**Assigned task**
Each entry has to be given again in its exact wording, and no picture may appear in the result.

Image sets with object changes
--- START ---
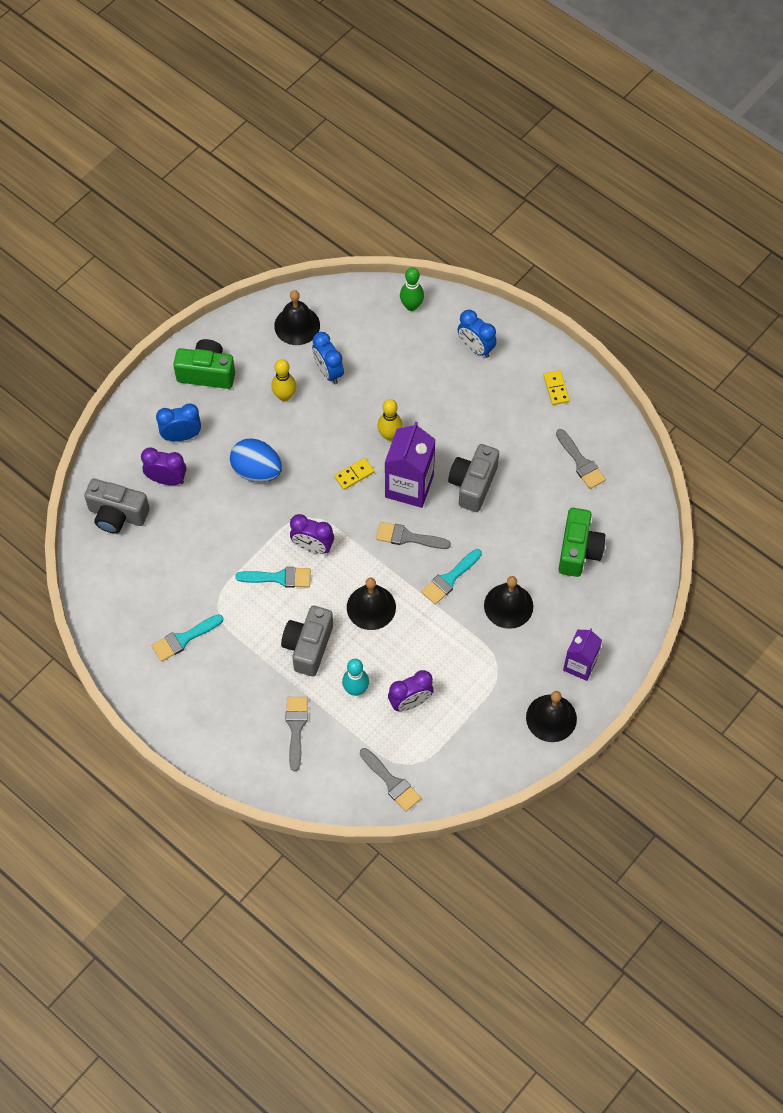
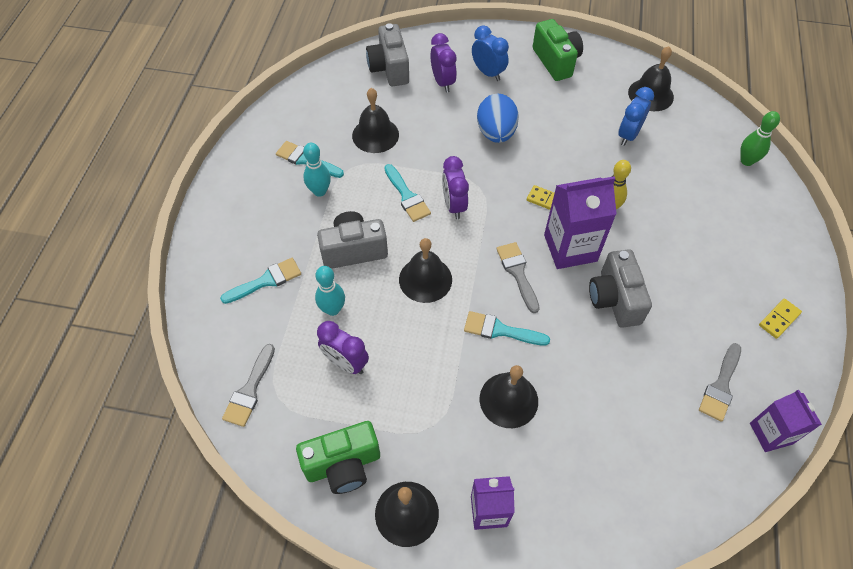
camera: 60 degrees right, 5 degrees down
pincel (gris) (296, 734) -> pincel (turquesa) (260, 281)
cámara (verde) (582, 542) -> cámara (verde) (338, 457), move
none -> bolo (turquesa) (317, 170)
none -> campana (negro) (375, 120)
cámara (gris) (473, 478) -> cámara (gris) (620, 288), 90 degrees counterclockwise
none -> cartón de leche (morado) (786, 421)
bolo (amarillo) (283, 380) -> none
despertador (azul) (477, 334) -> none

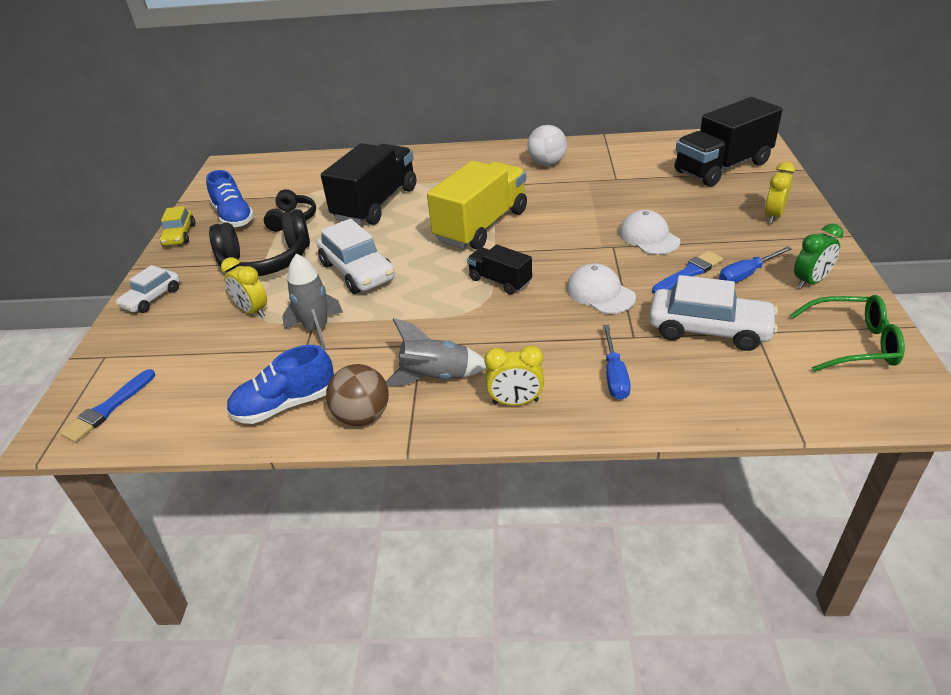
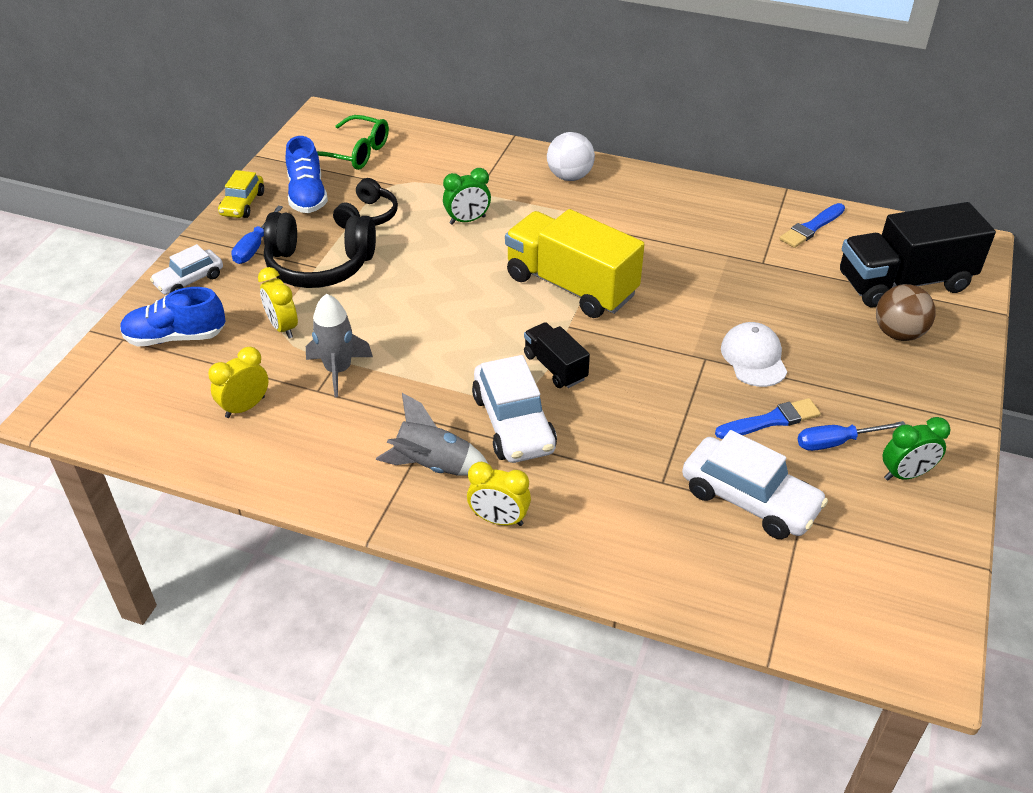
camera: 15 degrees right, 5 degrees up
zapato (azul) (280, 384) -> zapato (azul) (172, 317), move
despertador (amarillo) (779, 193) -> despertador (amarillo) (238, 382), move
destornillador (azul) (617, 362) -> destornillador (azul) (257, 235), move
gafas (verde) (847, 333) -> gafas (verde) (353, 142), move
camión (negro) (368, 184) -> despertador (verde) (467, 196)
coche (blanco) (356, 256) -> coche (blanco) (514, 409), move
camión (amarillo) (477, 205) -> camión (amarillo) (575, 263), 105 degrees counterclockwise
pelota (blanco) (547, 145) -> pelota (blanco) (571, 156), move
pincel (azul) (107, 406) -> pincel (azul) (812, 225), move
pelota (marrón) (357, 395) -> pelota (marrón) (906, 312), move
gorra (blanco) (601, 288) -> none

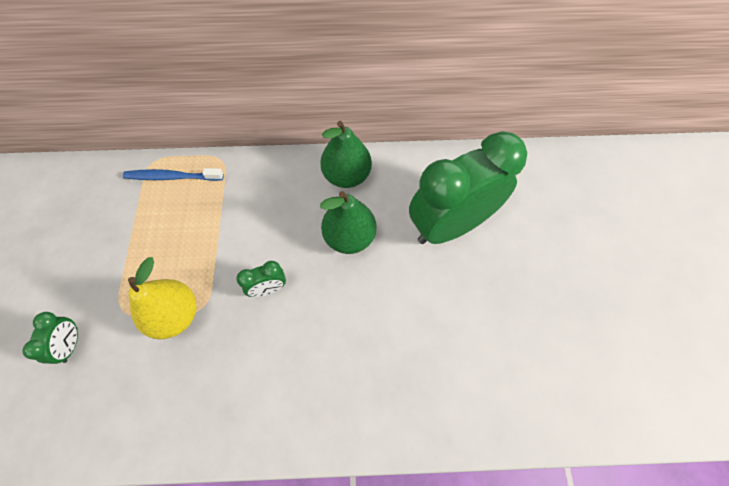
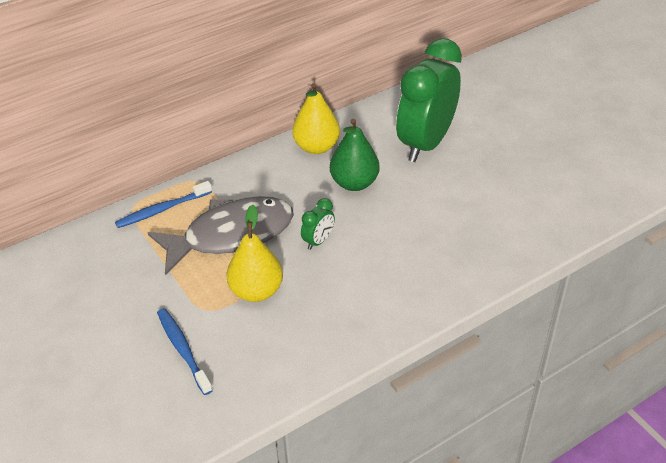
camera: 30 degrees left, 20 degrees down
none -> pez (gris) (221, 235)
despertador (verde) (50, 338) -> cepillo de dientes (azul) (185, 351)
pera (verde) (346, 154) -> pera (amarillo) (316, 118)

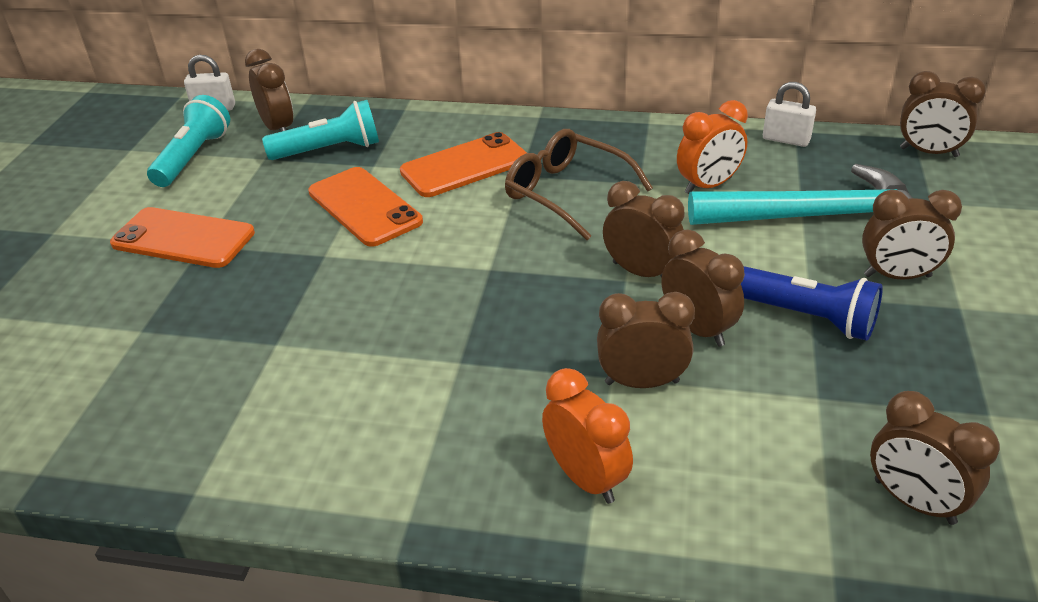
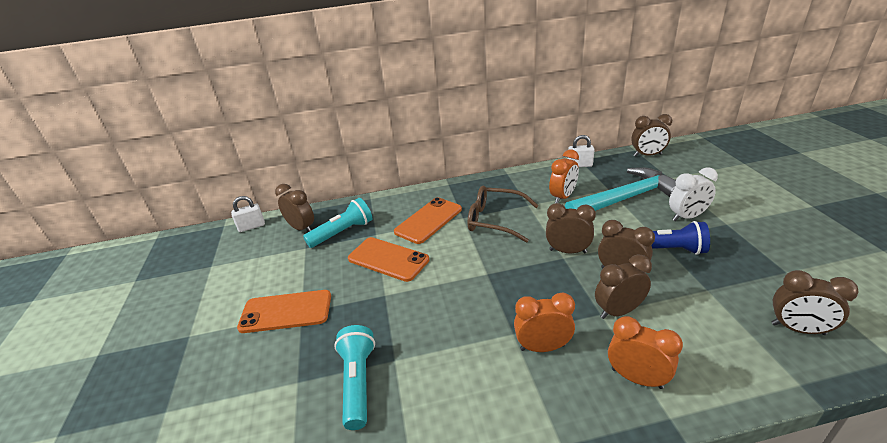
camera: 20 degrees left, 5 degrees down
lámpara de mano (turquesa) (188, 141) -> lámpara de mano (turquesa) (354, 377), move
none -> despertador (naranja) (544, 322)
despertador (marrón) (912, 235) -> despertador (blanco) (693, 194)

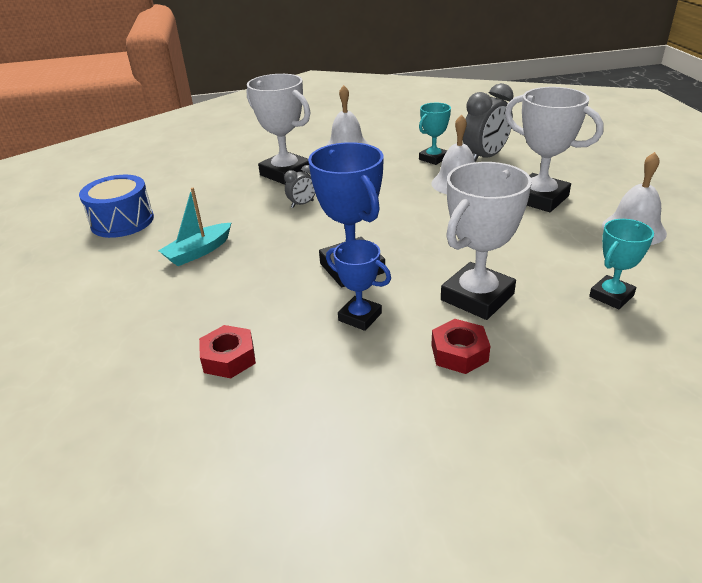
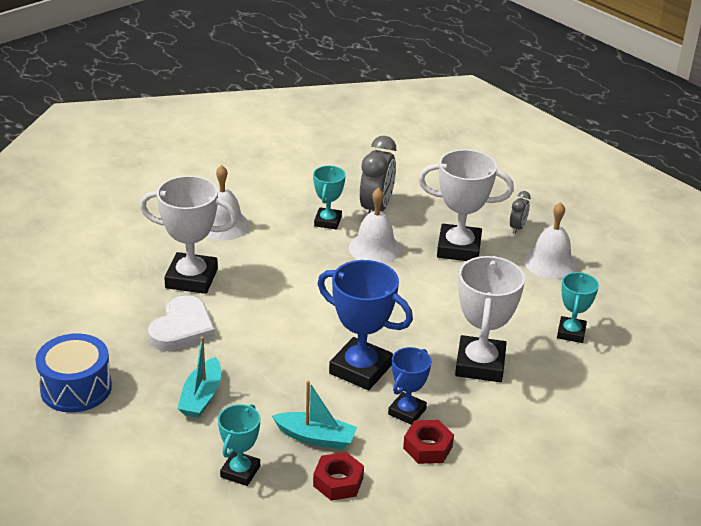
camera: 35 degrees left, 0 degrees up
none -> corazón (blanco) (181, 323)
none -> trofeo (turquesa) (239, 445)
none -> barco (turquesa) (314, 414)
trofeo (azul) (358, 285) -> trofeo (azul) (409, 386), 60 degrees counterclockwise
tuerca (rojo) (460, 346) -> tuerca (rojo) (428, 442), move
despertador (gris) (299, 186) -> despertador (gris) (520, 212), move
--- END ---
**Answer space**
camera: 60 degrees right, 5 degrees down
pincel (gris) (296, 734) -> pincel (turquesa) (260, 281)
cámara (verde) (582, 542) -> cámara (verde) (338, 457), move
none -> bolo (turquesa) (317, 170)
none -> campana (negro) (375, 120)
cámara (gris) (473, 478) -> cámara (gris) (620, 288), 90 degrees counterclockwise
none -> cartón de leche (morado) (786, 421)
bolo (amarillo) (283, 380) -> none
despertador (azul) (477, 334) -> none

camera: 15 degrees right, 5 degrees up
zapato (azul) (280, 384) -> zapato (azul) (172, 317), move
despertador (amarillo) (779, 193) -> despertador (amarillo) (238, 382), move
destornillador (azul) (617, 362) -> destornillador (azul) (257, 235), move
gafas (verde) (847, 333) -> gafas (verde) (353, 142), move
camión (negro) (368, 184) -> despertador (verde) (467, 196)
coche (blanco) (356, 256) -> coche (blanco) (514, 409), move
camión (amarillo) (477, 205) -> camión (amarillo) (575, 263), 105 degrees counterclockwise
pelota (blanco) (547, 145) -> pelota (blanco) (571, 156), move
pincel (azul) (107, 406) -> pincel (azul) (812, 225), move
pelota (marrón) (357, 395) -> pelota (marrón) (906, 312), move
gorra (blanco) (601, 288) -> none

camera: 30 degrees left, 20 degrees down
none -> pez (gris) (221, 235)
despertador (verde) (50, 338) -> cepillo de dientes (azul) (185, 351)
pera (verde) (346, 154) -> pera (amarillo) (316, 118)

camera: 20 degrees left, 5 degrees down
lámpara de mano (turquesa) (188, 141) -> lámpara de mano (turquesa) (354, 377), move
none -> despertador (naranja) (544, 322)
despertador (marrón) (912, 235) -> despertador (blanco) (693, 194)

camera: 35 degrees left, 0 degrees up
none -> corazón (blanco) (181, 323)
none -> trofeo (turquesa) (239, 445)
none -> barco (turquesa) (314, 414)
trofeo (azul) (358, 285) -> trofeo (azul) (409, 386), 60 degrees counterclockwise
tuerca (rojo) (460, 346) -> tuerca (rojo) (428, 442), move
despertador (gris) (299, 186) -> despertador (gris) (520, 212), move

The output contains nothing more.